==== GIVEN RECORDS

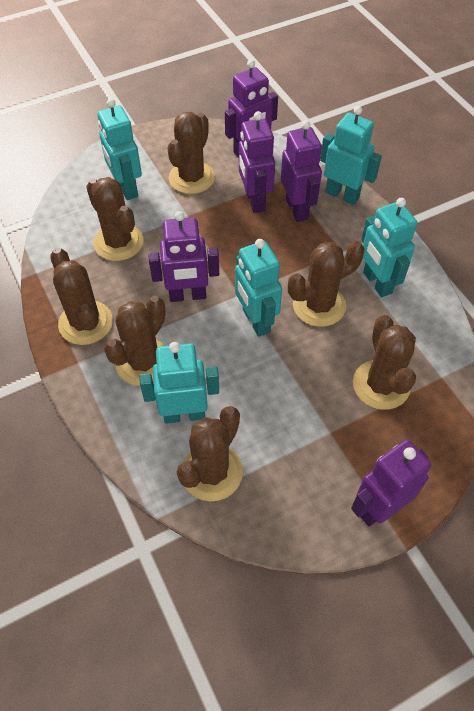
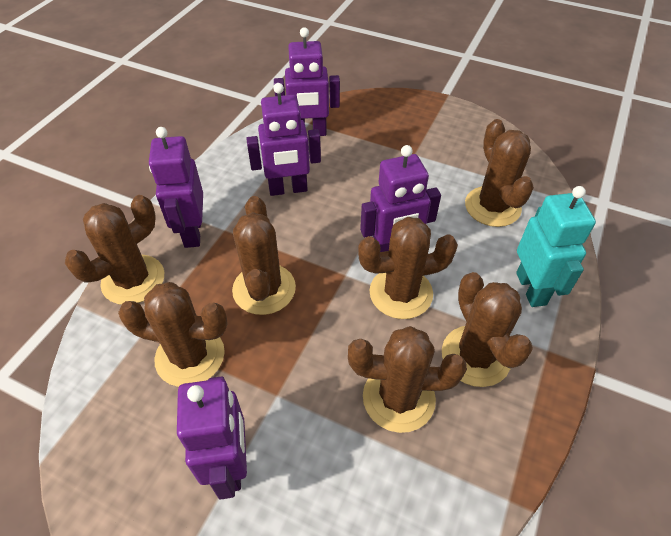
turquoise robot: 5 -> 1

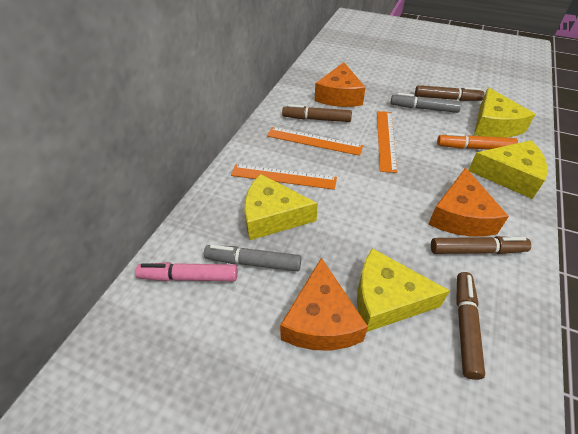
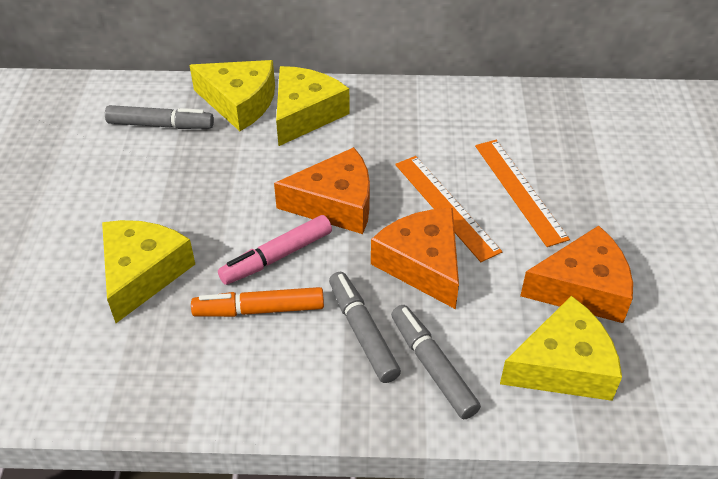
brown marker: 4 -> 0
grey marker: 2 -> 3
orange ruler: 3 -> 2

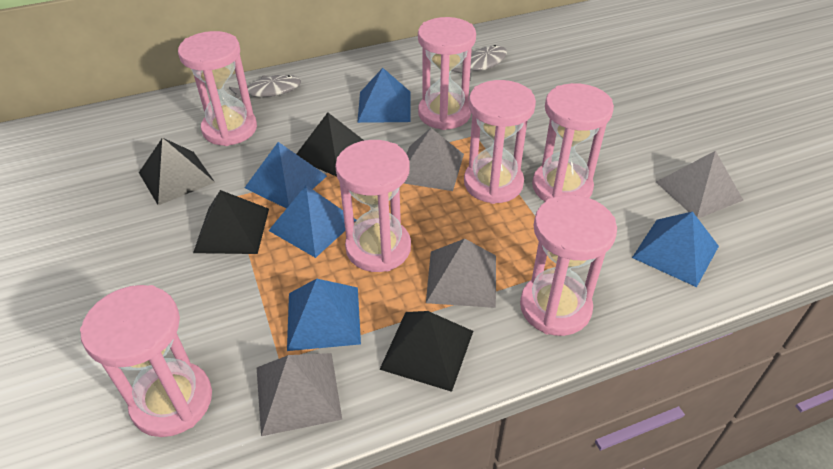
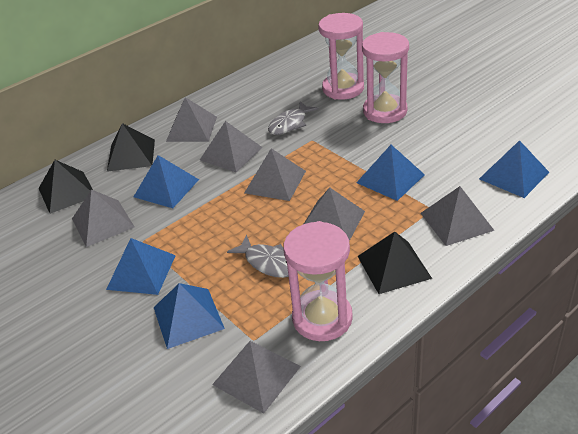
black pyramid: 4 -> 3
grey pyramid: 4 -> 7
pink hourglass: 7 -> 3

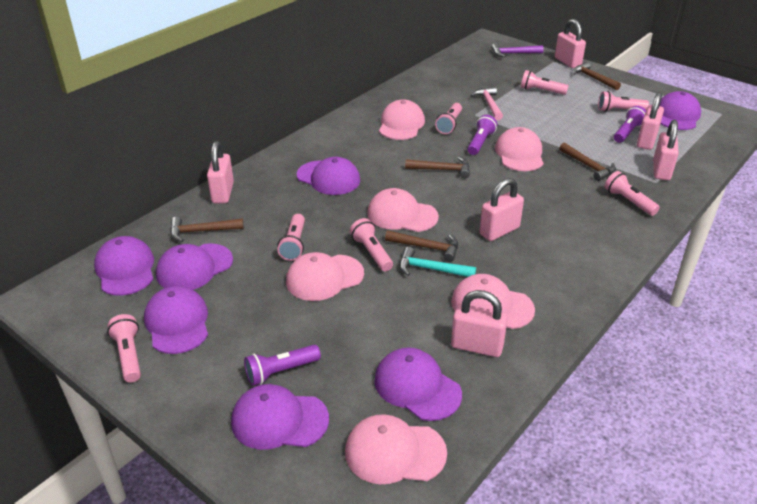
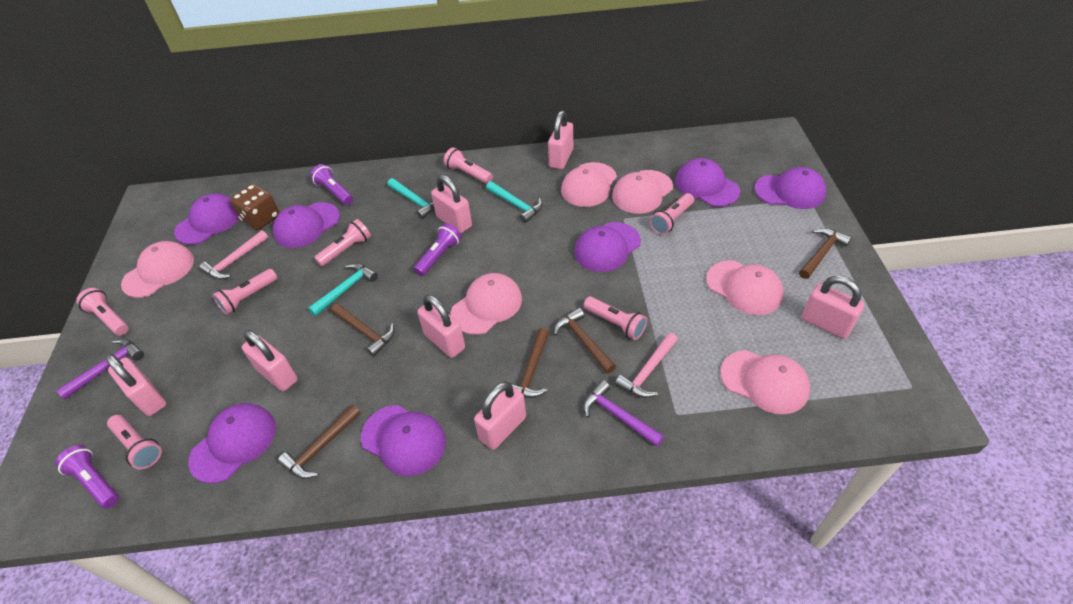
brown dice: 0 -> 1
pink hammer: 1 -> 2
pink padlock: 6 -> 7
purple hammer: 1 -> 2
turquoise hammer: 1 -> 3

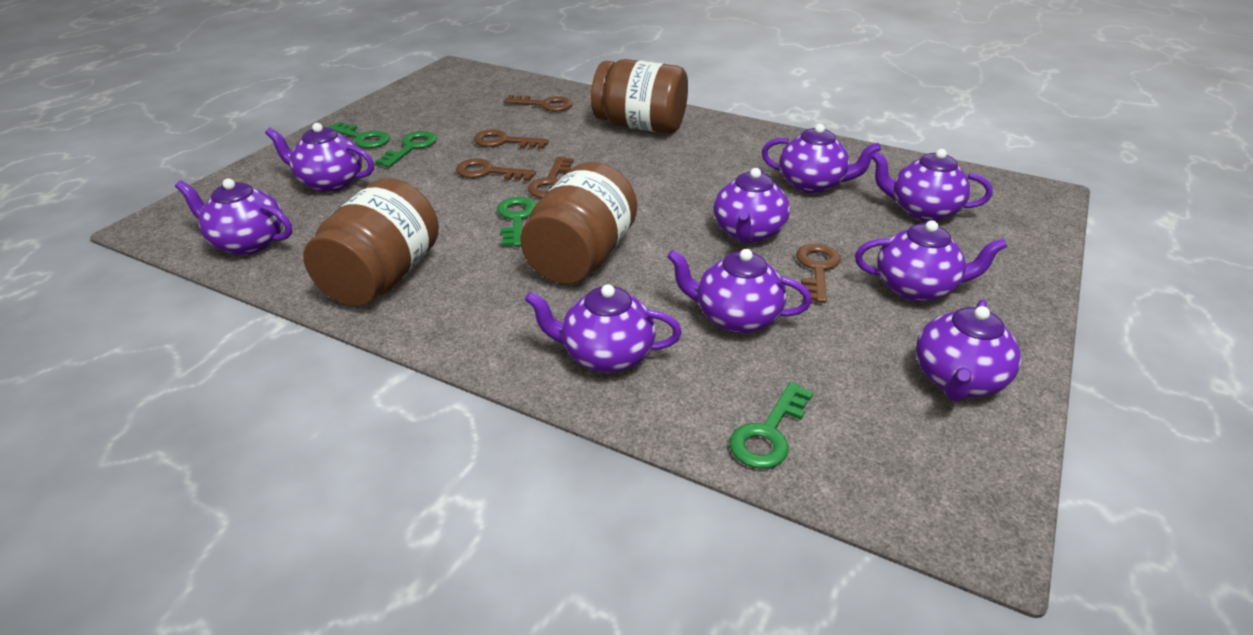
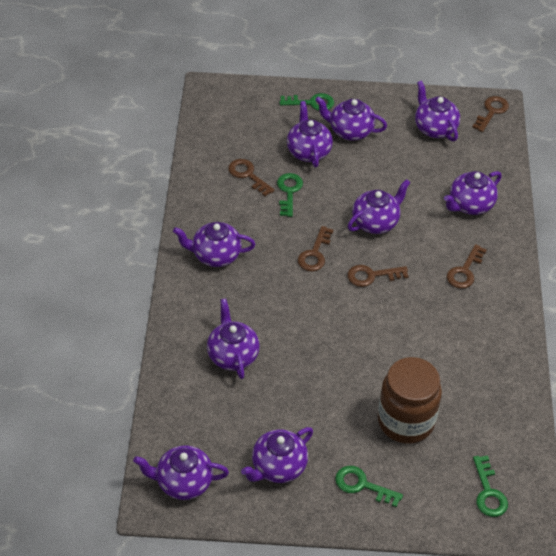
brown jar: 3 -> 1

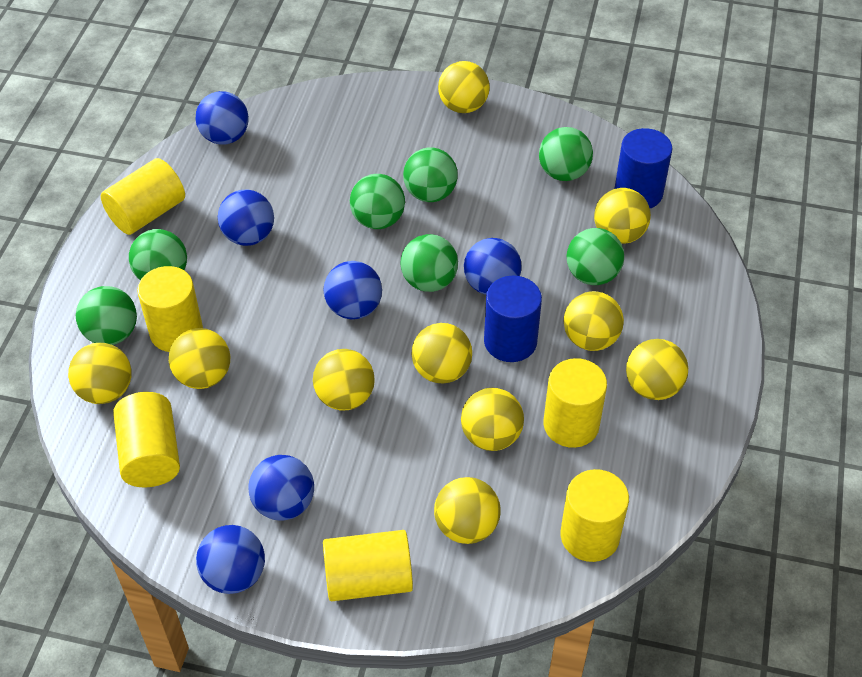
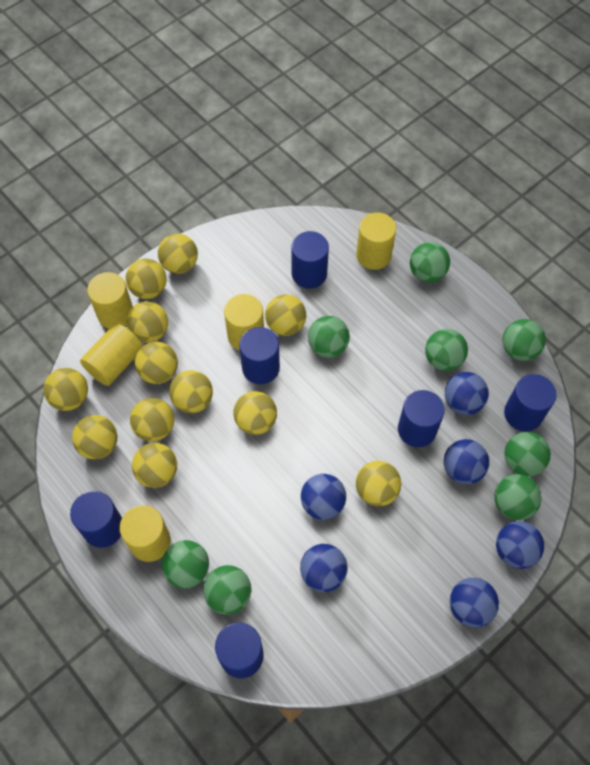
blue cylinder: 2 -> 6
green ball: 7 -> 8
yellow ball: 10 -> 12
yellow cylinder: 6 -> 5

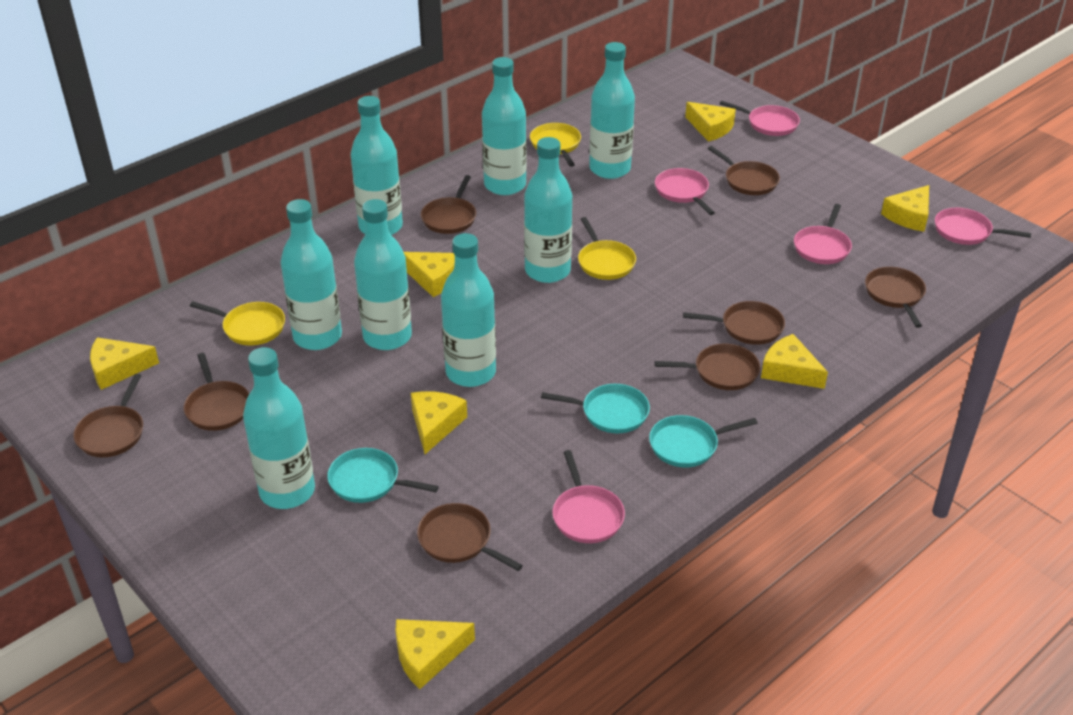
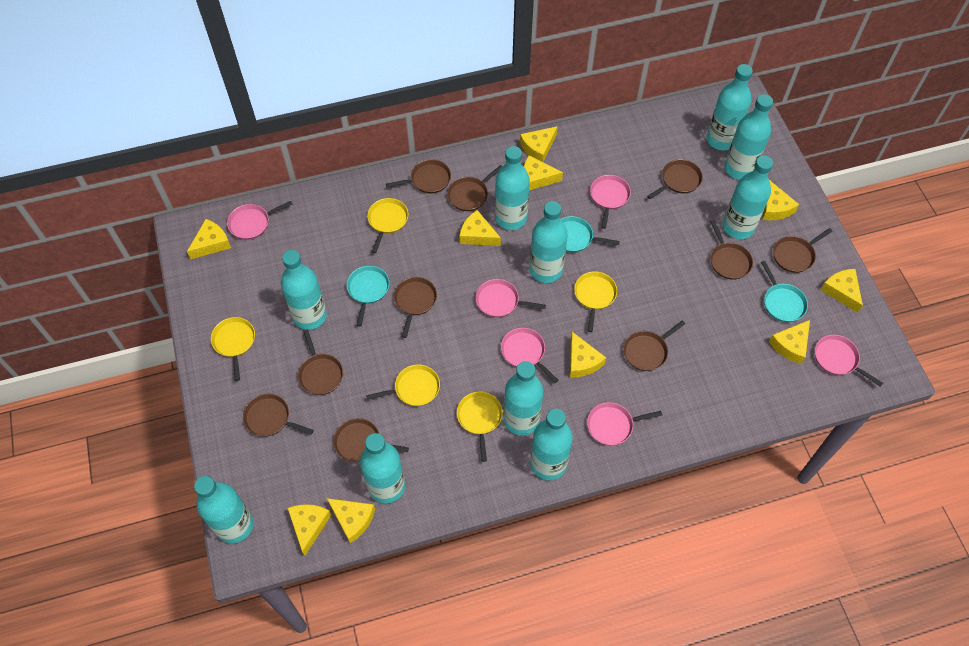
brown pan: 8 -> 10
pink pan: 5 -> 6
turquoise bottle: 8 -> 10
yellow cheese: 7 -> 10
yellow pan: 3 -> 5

========

WHAT THIS TASK INVOLVES:
A precise copy of each record, with the images removed, should be output.

WRITTEN SOLUTION:
turquoise robot: 5 -> 1

brown marker: 4 -> 0
grey marker: 2 -> 3
orange ruler: 3 -> 2

black pyramid: 4 -> 3
grey pyramid: 4 -> 7
pink hourglass: 7 -> 3

brown dice: 0 -> 1
pink hammer: 1 -> 2
pink padlock: 6 -> 7
purple hammer: 1 -> 2
turquoise hammer: 1 -> 3

brown jar: 3 -> 1

blue cylinder: 2 -> 6
green ball: 7 -> 8
yellow ball: 10 -> 12
yellow cylinder: 6 -> 5

brown pan: 8 -> 10
pink pan: 5 -> 6
turquoise bottle: 8 -> 10
yellow cheese: 7 -> 10
yellow pan: 3 -> 5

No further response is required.